_What the exercise asks:_
For this exercise, retype each line of the material below verbatim and omit any picture.

_Working data:_
====

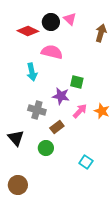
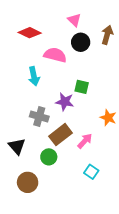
black circle: (51, 22) -> (81, 42), moved
pink arrow: (80, 111) -> (85, 141), moved
brown rectangle: (57, 127) -> (60, 135), size x1.5
brown circle: (18, 185) -> (28, 182), moved

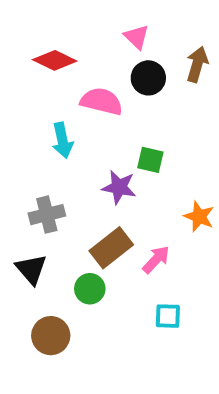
gray cross: (39, 117) -> (47, 215), moved, turned -30
cyan square: (91, 172) -> (168, 316), turned -32

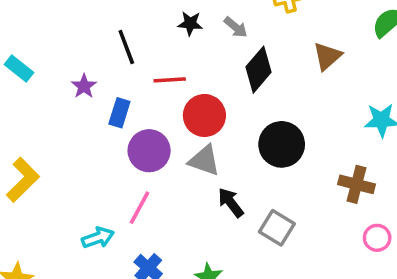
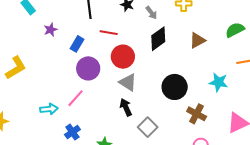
purple star: (84, 86) -> (51, 30), moved
black circle: (282, 144) -> (175, 87), moved
gray triangle: (204, 161) -> (128, 82), moved

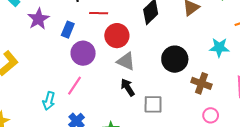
purple star: (51, 30) -> (38, 19), size x1.5
cyan arrow: (49, 109) -> (49, 101), turned 120
gray square: (148, 127) -> (153, 104), turned -36

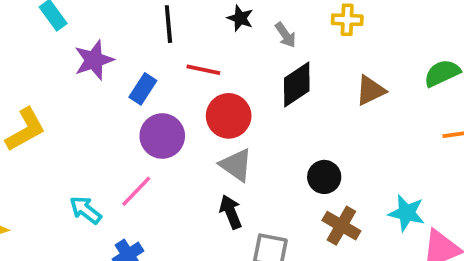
cyan star: (219, 47) -> (407, 213), moved
black circle: (175, 59) -> (324, 177), size x0.7
brown cross: (201, 83) -> (341, 226), moved
cyan arrow: (49, 101) -> (85, 210), turned 102

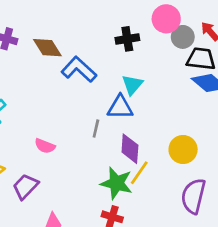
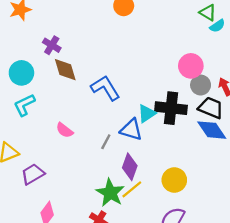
black cross: (127, 39) -> (171, 108), moved, size x1.5
brown diamond: (47, 48) -> (65, 70), moved
pink semicircle: (45, 146) -> (65, 130), moved

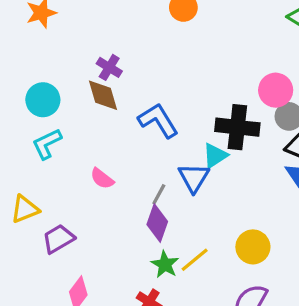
purple cross: (52, 45) -> (109, 67), moved
black cross: (171, 108) -> (237, 127), moved
blue triangle: (131, 130) -> (194, 178), turned 45
purple diamond: (130, 167) -> (157, 223), moved
green star: (110, 193) -> (165, 264), size x0.7

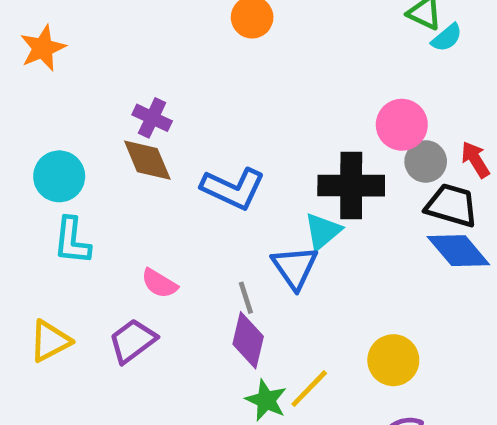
blue L-shape: (158, 120) -> (233, 188), turned 153
cyan L-shape: (47, 144) -> (72, 241), turned -52
gray line: (159, 194) -> (246, 298), turned -40
purple trapezoid: (58, 239) -> (133, 341), moved

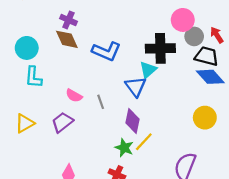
gray line: (246, 298) -> (101, 102), moved
purple diamond: (248, 340) -> (132, 121), moved
yellow circle: (393, 360) -> (205, 118), moved

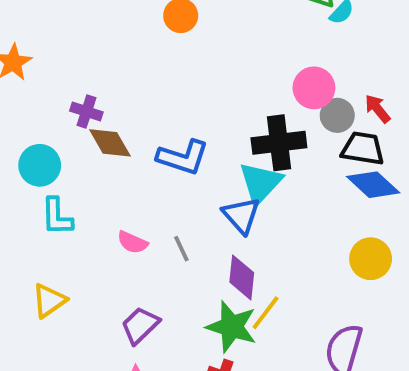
purple cross: (68, 20) -> (86, 112), moved
cyan triangle: (148, 70) -> (260, 183), size x1.4
purple trapezoid: (62, 122) -> (140, 325), moved
green star: (124, 148) -> (232, 327), size x1.5

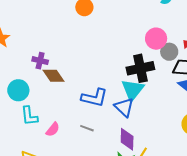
blue L-shape: (183, 157) -> (94, 98), moved
pink semicircle: (132, 242) -> (53, 129), moved, turned -70
gray line: (181, 249) -> (87, 128), moved, turned -40

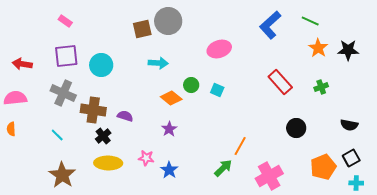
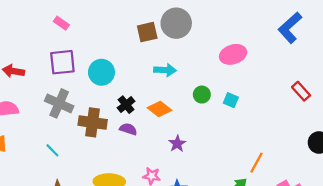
red rectangle: (280, 82) -> (301, 91), size x0.7
orange diamond: (171, 98) -> (159, 109), moved
black cross: (103, 136) -> (126, 105), moved

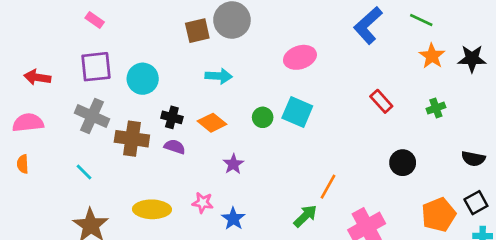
green circle: (202, 95) -> (263, 117), moved
cyan square: (231, 100) -> (297, 112), size x1.6
black cross: (126, 105) -> (172, 117), turned -36

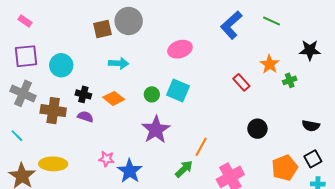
orange star: (432, 56) -> (270, 64), moved
green cross: (436, 108) -> (290, 80), moved
purple star: (233, 164) -> (156, 130), moved, size x1.8
yellow ellipse: (152, 209) -> (53, 164), moved
blue star: (233, 219) -> (130, 171), size x1.4

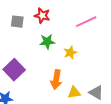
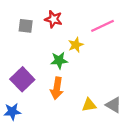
green star: (47, 42) -> (59, 60), moved
yellow star: (70, 53) -> (76, 45), moved
orange arrow: (56, 80) -> (57, 88), moved

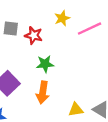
red star: (53, 19) -> (34, 35), moved
yellow star: (76, 45) -> (62, 18), moved

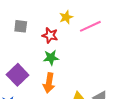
red star: (34, 35) -> (50, 35), moved

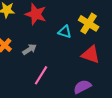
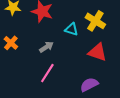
gray arrow: (30, 49) -> (46, 47), moved

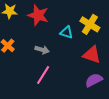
gray arrow: (46, 47) -> (42, 50), turned 48
purple semicircle: (89, 85) -> (94, 80), moved

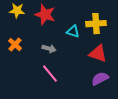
yellow cross: (90, 24) -> (96, 24), turned -36
pink line: (43, 75) -> (50, 74), turned -72

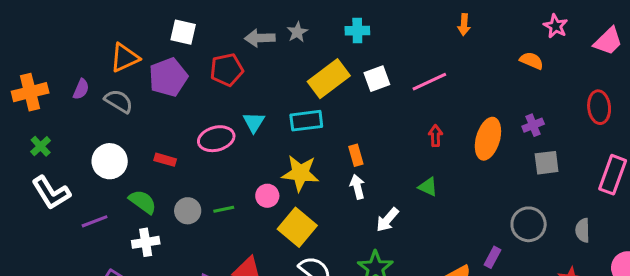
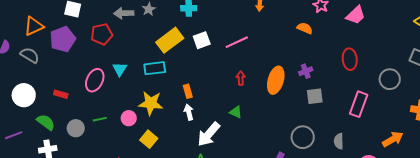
pink ellipse: (216, 139) -> (95, 80), turned -50
green line: (224, 209) -> (100, 119), moved
white arrow: (387, 220) -> (209, 134), size x1.5
yellow square: (297, 227) -> (149, 139), size x0.7

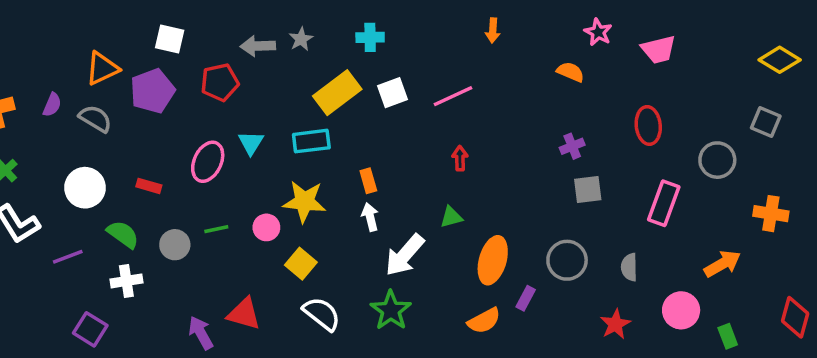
pink trapezoid: (356, 15) -> (659, 49), turned 30
orange ellipse: (276, 80) -> (493, 260), moved
green triangle: (236, 112) -> (451, 217), turned -40

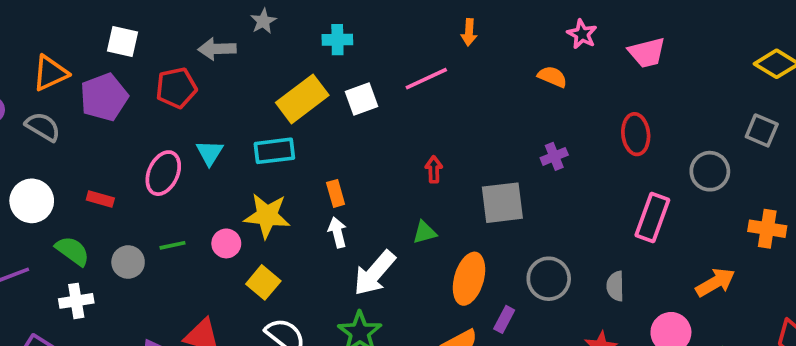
gray star: (301, 39) -> (263, 21), moved
pink line: (453, 96) -> (426, 79), moved
gray square: (588, 189) -> (502, 203), moved, size x1.4

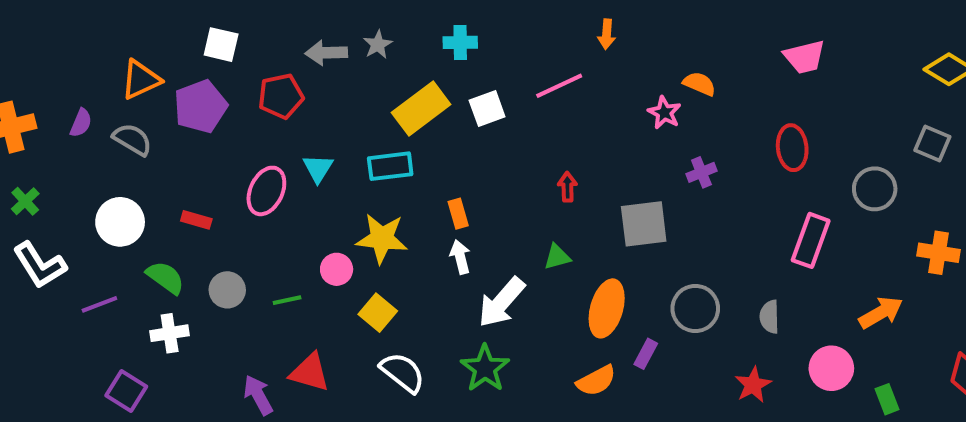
gray star: (263, 21) -> (378, 45), moved
pink star: (582, 34) -> (664, 113), moved
green line: (173, 245) -> (287, 300), moved

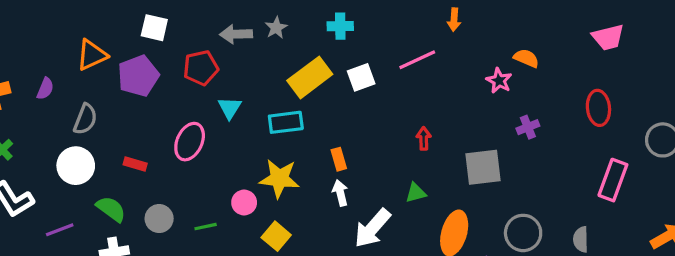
gray semicircle: (132, 139) -> (85, 119), moved, turned 80
cyan triangle: (318, 168) -> (230, 108), moved

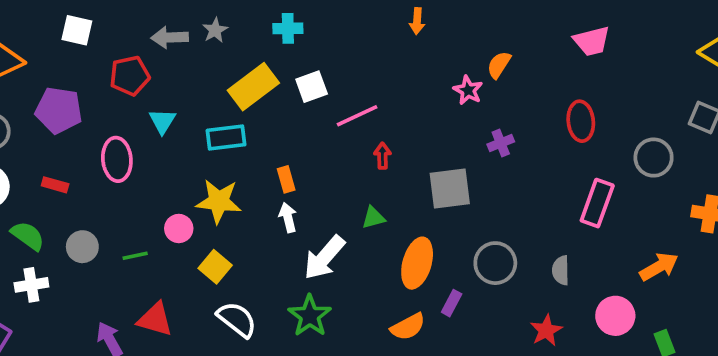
orange semicircle: (526, 58) -> (499, 65), turned -80
pink line: (417, 60) -> (357, 116), moved
purple pentagon: (138, 76) -> (59, 110), moved, turned 30
pink ellipse: (190, 142) -> (117, 159), turned -30

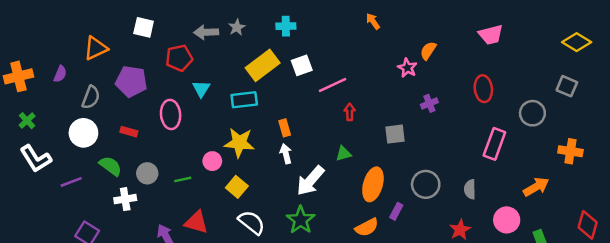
orange arrow: (417, 21) -> (373, 21), turned 140
gray square: (450, 188) -> (395, 134), size x0.7
white cross: (31, 285) -> (125, 199), moved

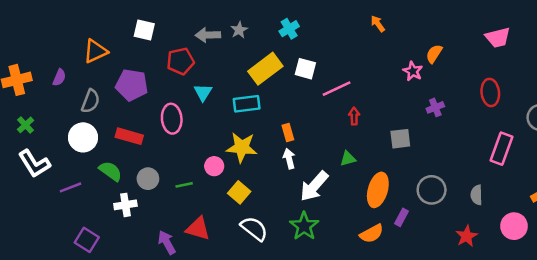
cyan cross: (286, 26) -> (289, 29), turned -30
white square: (302, 65) -> (305, 69), turned 35
red rectangle: (129, 132) -> (129, 136), size x1.5

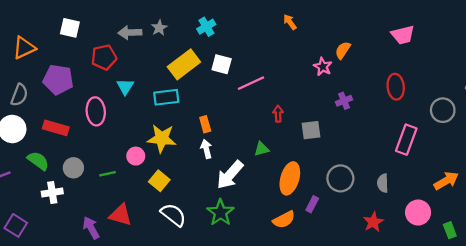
red arrow: (354, 116) -> (278, 114), moved

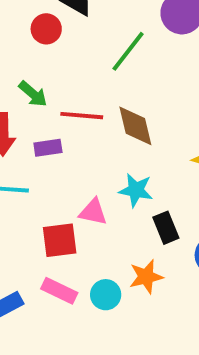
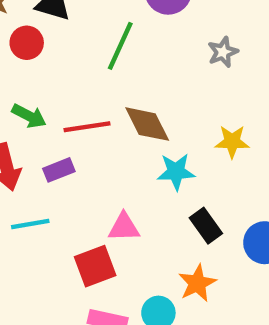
cyan star: (136, 190) -> (176, 172), moved

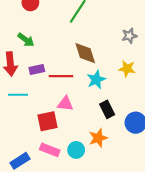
gray star: (223, 52) -> (129, 36), moved
red line: (87, 127) -> (61, 76), moved
cyan star: (176, 172) -> (96, 80), turned -30

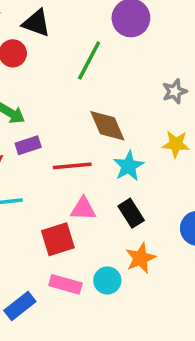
purple rectangle: (37, 70) -> (28, 145), moved
black rectangle: (107, 109) -> (131, 213), moved

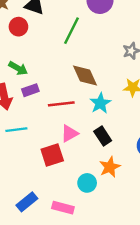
pink triangle: (83, 209) -> (69, 134), turned -30
pink rectangle: (65, 284) -> (63, 208), moved

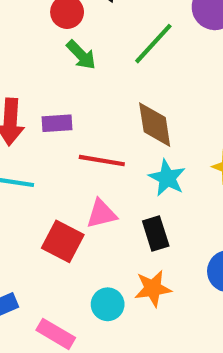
green arrow: (18, 68) -> (81, 55), moved
cyan star: (100, 103) -> (167, 178), turned -30
red square: (52, 155) -> (63, 241), turned 30

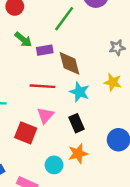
green arrow: (81, 55) -> (23, 40), moved
purple rectangle: (57, 123) -> (45, 50), moved
pink triangle: (101, 214) -> (45, 115), turned -30

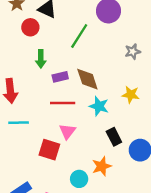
green arrow: (23, 40) -> (41, 59), turned 54
gray star: (117, 48) -> (133, 52), moved
purple rectangle: (45, 50) -> (60, 77), moved
black rectangle: (76, 123) -> (114, 137), moved

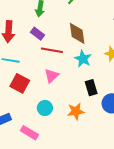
purple rectangle: (60, 77) -> (38, 34), moved, turned 40
red square: (49, 150) -> (20, 83), moved
cyan circle: (79, 179) -> (45, 108), moved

====

_Solution below:_
black circle: (51, 22) -> (81, 42), moved
pink arrow: (80, 111) -> (85, 141), moved
brown rectangle: (57, 127) -> (60, 135), size x1.5
brown circle: (18, 185) -> (28, 182), moved

gray cross: (39, 117) -> (47, 215), moved, turned -30
cyan square: (91, 172) -> (168, 316), turned -32

purple star: (84, 86) -> (51, 30), moved
black circle: (282, 144) -> (175, 87), moved
gray triangle: (204, 161) -> (128, 82), moved

purple star: (51, 30) -> (38, 19), size x1.5
cyan arrow: (49, 109) -> (49, 101), turned 120
gray square: (148, 127) -> (153, 104), turned -36

cyan star: (219, 47) -> (407, 213), moved
black circle: (175, 59) -> (324, 177), size x0.7
brown cross: (201, 83) -> (341, 226), moved
cyan arrow: (49, 101) -> (85, 210), turned 102

black cross: (127, 39) -> (171, 108), moved, size x1.5
brown diamond: (47, 48) -> (65, 70), moved
pink semicircle: (45, 146) -> (65, 130), moved

purple cross: (52, 45) -> (109, 67), moved
black cross: (171, 108) -> (237, 127), moved
blue triangle: (131, 130) -> (194, 178), turned 45
purple diamond: (130, 167) -> (157, 223), moved
green star: (110, 193) -> (165, 264), size x0.7

blue L-shape: (158, 120) -> (233, 188), turned 153
cyan L-shape: (47, 144) -> (72, 241), turned -52
gray line: (159, 194) -> (246, 298), turned -40
purple trapezoid: (58, 239) -> (133, 341), moved

gray line: (246, 298) -> (101, 102), moved
purple diamond: (248, 340) -> (132, 121), moved
yellow circle: (393, 360) -> (205, 118), moved

purple cross: (68, 20) -> (86, 112), moved
cyan triangle: (148, 70) -> (260, 183), size x1.4
purple trapezoid: (62, 122) -> (140, 325), moved
green star: (124, 148) -> (232, 327), size x1.5

blue L-shape: (183, 157) -> (94, 98), moved
pink semicircle: (132, 242) -> (53, 129), moved, turned -70
gray line: (181, 249) -> (87, 128), moved, turned -40

red rectangle: (280, 82) -> (301, 91), size x0.7
orange diamond: (171, 98) -> (159, 109), moved
black cross: (103, 136) -> (126, 105), moved

green circle: (202, 95) -> (263, 117), moved
cyan square: (231, 100) -> (297, 112), size x1.6
black cross: (126, 105) -> (172, 117), turned -36

orange star: (432, 56) -> (270, 64), moved
green cross: (436, 108) -> (290, 80), moved
purple star: (233, 164) -> (156, 130), moved, size x1.8
yellow ellipse: (152, 209) -> (53, 164), moved
blue star: (233, 219) -> (130, 171), size x1.4

green star: (47, 42) -> (59, 60), moved
yellow star: (70, 53) -> (76, 45), moved
orange arrow: (56, 80) -> (57, 88), moved

red star: (53, 19) -> (34, 35), moved
yellow star: (76, 45) -> (62, 18), moved

red star: (34, 35) -> (50, 35), moved

gray arrow: (30, 49) -> (46, 47), moved

gray arrow: (46, 47) -> (42, 50), turned 48
purple semicircle: (89, 85) -> (94, 80), moved

yellow cross: (90, 24) -> (96, 24), turned -36
pink line: (43, 75) -> (50, 74), turned -72

pink ellipse: (216, 139) -> (95, 80), turned -50
green line: (224, 209) -> (100, 119), moved
white arrow: (387, 220) -> (209, 134), size x1.5
yellow square: (297, 227) -> (149, 139), size x0.7

pink trapezoid: (356, 15) -> (659, 49), turned 30
orange ellipse: (276, 80) -> (493, 260), moved
green triangle: (236, 112) -> (451, 217), turned -40

gray star: (301, 39) -> (263, 21), moved
pink line: (453, 96) -> (426, 79), moved
gray square: (588, 189) -> (502, 203), moved, size x1.4

gray star: (263, 21) -> (378, 45), moved
pink star: (582, 34) -> (664, 113), moved
green line: (173, 245) -> (287, 300), moved

gray semicircle: (132, 139) -> (85, 119), moved, turned 80
cyan triangle: (318, 168) -> (230, 108), moved

orange semicircle: (526, 58) -> (499, 65), turned -80
pink line: (417, 60) -> (357, 116), moved
purple pentagon: (138, 76) -> (59, 110), moved, turned 30
pink ellipse: (190, 142) -> (117, 159), turned -30

orange arrow: (417, 21) -> (373, 21), turned 140
gray square: (450, 188) -> (395, 134), size x0.7
white cross: (31, 285) -> (125, 199), moved

cyan cross: (286, 26) -> (289, 29), turned -30
white square: (302, 65) -> (305, 69), turned 35
red rectangle: (129, 132) -> (129, 136), size x1.5

red arrow: (354, 116) -> (278, 114), moved

cyan star: (136, 190) -> (176, 172), moved

gray star: (223, 52) -> (129, 36), moved
red line: (87, 127) -> (61, 76), moved
cyan star: (176, 172) -> (96, 80), turned -30

purple rectangle: (37, 70) -> (28, 145), moved
black rectangle: (107, 109) -> (131, 213), moved

pink triangle: (83, 209) -> (69, 134), turned -30
pink rectangle: (65, 284) -> (63, 208), moved

green arrow: (18, 68) -> (81, 55), moved
cyan star: (100, 103) -> (167, 178), turned -30
red square: (52, 155) -> (63, 241), turned 30

green arrow: (81, 55) -> (23, 40), moved
purple rectangle: (57, 123) -> (45, 50), moved
pink triangle: (101, 214) -> (45, 115), turned -30

green arrow: (23, 40) -> (41, 59), turned 54
gray star: (117, 48) -> (133, 52), moved
purple rectangle: (45, 50) -> (60, 77), moved
black rectangle: (76, 123) -> (114, 137), moved

purple rectangle: (60, 77) -> (38, 34), moved, turned 40
red square: (49, 150) -> (20, 83), moved
cyan circle: (79, 179) -> (45, 108), moved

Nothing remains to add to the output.